Assignment –
For the listing below, return the line containing "none -> brown brick G7:H8 level 1", the line containing "none -> brown brick J9:J10 level 2", and all lines in between, exactly as written and nothing else.

Record extracts –

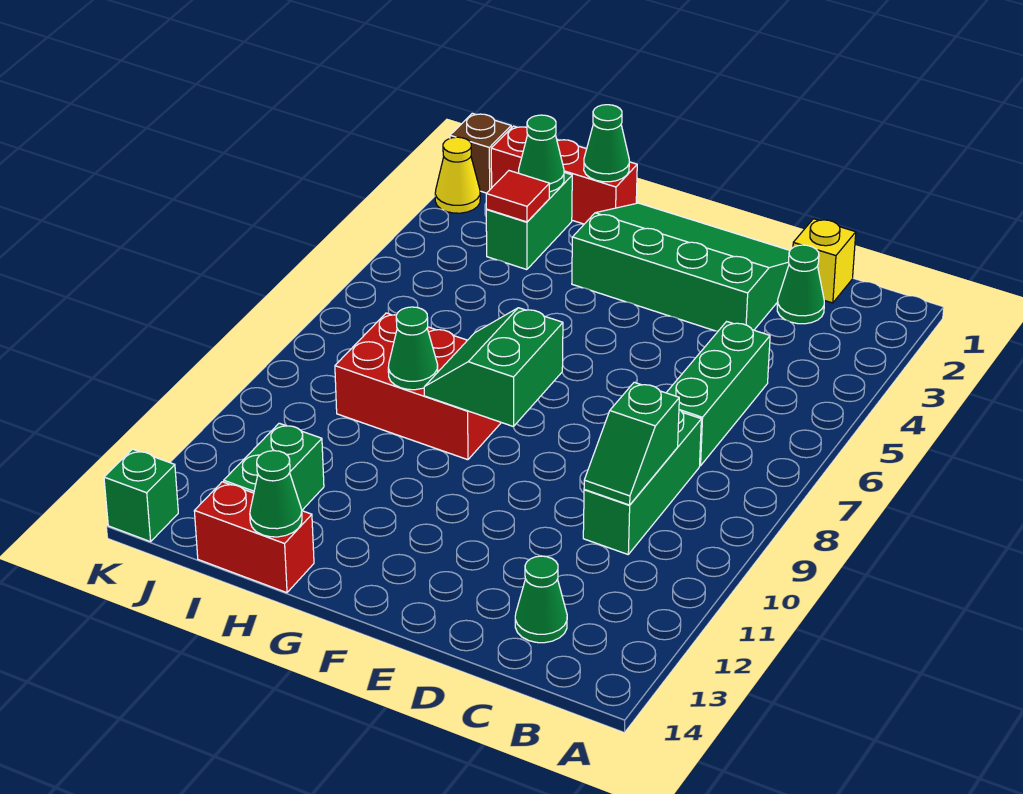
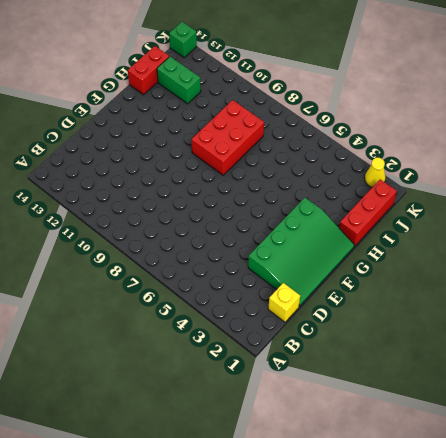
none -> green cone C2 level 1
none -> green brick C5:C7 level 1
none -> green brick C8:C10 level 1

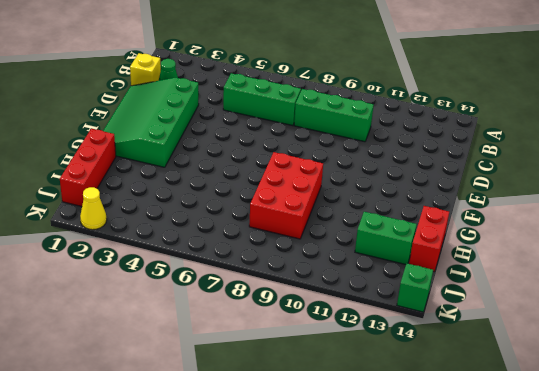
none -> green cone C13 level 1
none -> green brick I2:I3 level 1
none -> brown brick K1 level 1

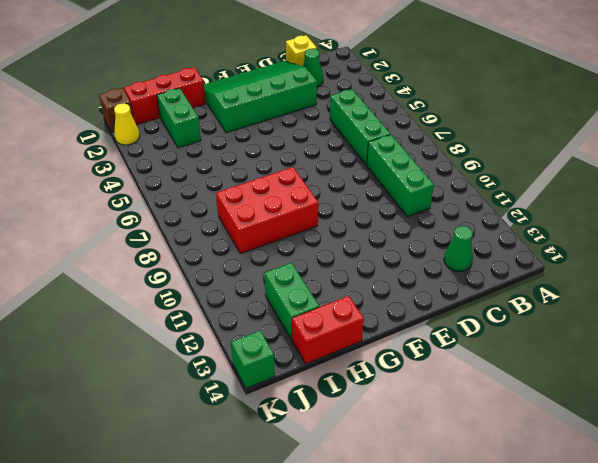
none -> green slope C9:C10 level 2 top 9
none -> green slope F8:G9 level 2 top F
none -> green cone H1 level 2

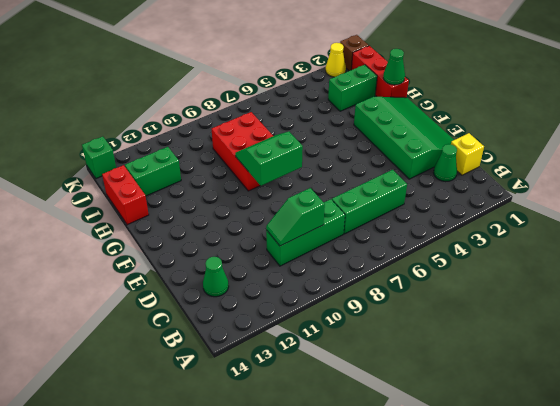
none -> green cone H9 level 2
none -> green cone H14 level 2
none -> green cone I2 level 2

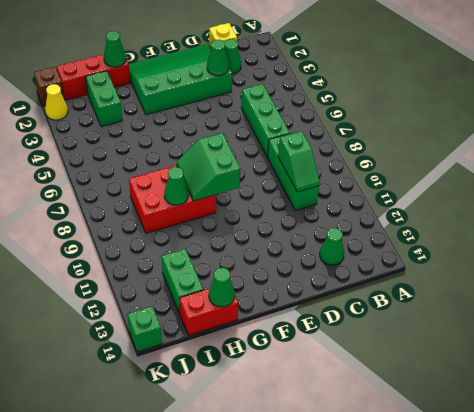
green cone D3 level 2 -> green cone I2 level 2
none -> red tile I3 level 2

==

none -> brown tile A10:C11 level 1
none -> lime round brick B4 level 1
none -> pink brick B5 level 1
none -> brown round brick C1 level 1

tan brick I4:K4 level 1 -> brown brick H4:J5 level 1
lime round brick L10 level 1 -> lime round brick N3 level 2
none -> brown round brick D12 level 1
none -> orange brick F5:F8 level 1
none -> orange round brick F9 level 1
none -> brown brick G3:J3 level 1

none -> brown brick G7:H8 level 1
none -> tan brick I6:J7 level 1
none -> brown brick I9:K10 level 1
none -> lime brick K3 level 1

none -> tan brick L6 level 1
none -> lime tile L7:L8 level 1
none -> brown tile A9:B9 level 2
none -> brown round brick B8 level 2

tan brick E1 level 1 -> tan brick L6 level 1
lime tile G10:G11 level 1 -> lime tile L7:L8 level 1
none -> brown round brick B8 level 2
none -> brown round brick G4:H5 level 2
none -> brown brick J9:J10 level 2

Your solution –
none -> brown brick G7:H8 level 1
none -> tan brick I6:J7 level 1
none -> brown brick I9:K10 level 1
none -> lime brick K3 level 1

none -> tan brick L6 level 1
none -> lime tile L7:L8 level 1
none -> brown tile A9:B9 level 2
none -> brown round brick B8 level 2

tan brick E1 level 1 -> tan brick L6 level 1
lime tile G10:G11 level 1 -> lime tile L7:L8 level 1
none -> brown round brick B8 level 2
none -> brown round brick G4:H5 level 2
none -> brown brick J9:J10 level 2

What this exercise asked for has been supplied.